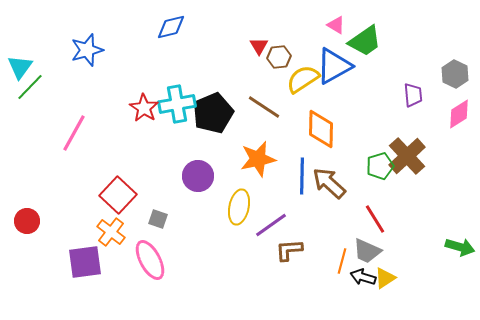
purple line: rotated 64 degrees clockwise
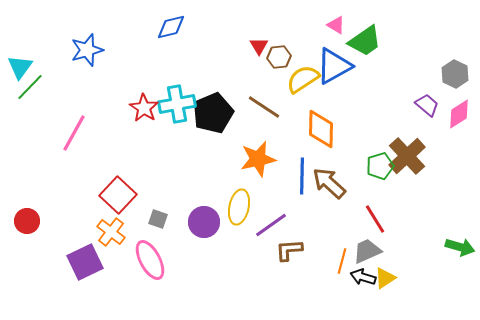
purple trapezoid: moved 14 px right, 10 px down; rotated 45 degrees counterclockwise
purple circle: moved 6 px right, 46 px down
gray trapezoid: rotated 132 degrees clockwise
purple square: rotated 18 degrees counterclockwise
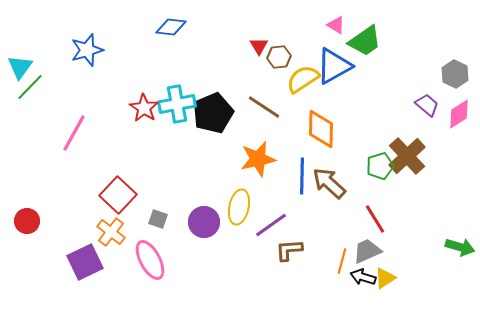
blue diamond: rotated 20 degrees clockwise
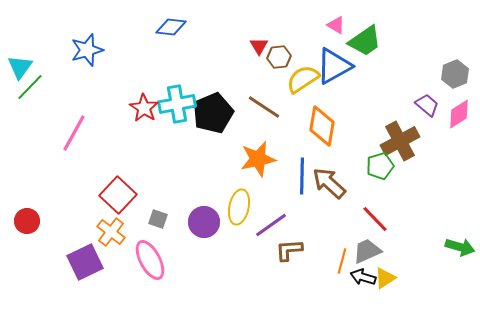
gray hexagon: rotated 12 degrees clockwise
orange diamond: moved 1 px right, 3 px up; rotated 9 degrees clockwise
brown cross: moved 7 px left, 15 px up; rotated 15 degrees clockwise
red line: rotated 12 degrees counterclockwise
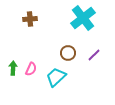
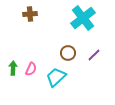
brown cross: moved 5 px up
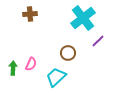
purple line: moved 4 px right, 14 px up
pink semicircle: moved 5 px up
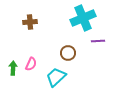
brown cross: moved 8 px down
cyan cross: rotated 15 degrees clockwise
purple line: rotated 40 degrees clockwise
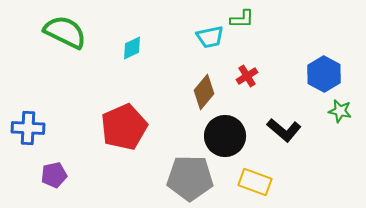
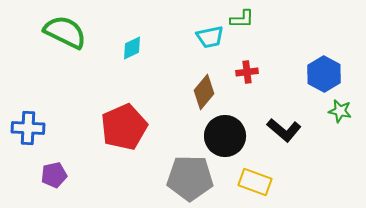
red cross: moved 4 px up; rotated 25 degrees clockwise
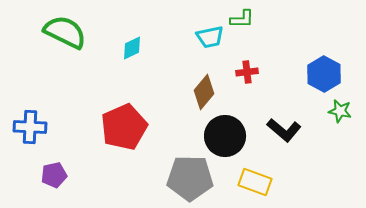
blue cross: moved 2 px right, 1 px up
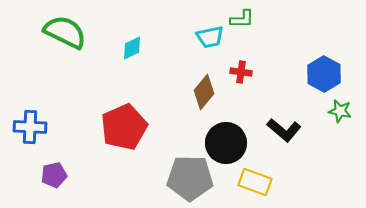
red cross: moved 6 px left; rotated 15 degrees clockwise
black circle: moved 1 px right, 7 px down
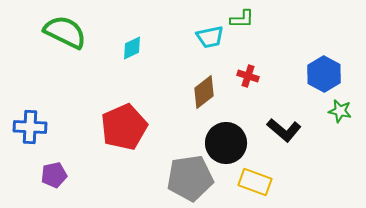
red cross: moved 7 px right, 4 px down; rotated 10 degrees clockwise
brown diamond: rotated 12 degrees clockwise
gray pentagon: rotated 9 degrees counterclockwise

What you should do:
Pull out every row above that contains the word "diamond" and copy each one unchanged. Match the word with its case exactly as given.

Solution:
blue diamond: rotated 20 degrees clockwise
orange diamond: moved 1 px right, 3 px up; rotated 9 degrees clockwise
brown diamond: rotated 12 degrees clockwise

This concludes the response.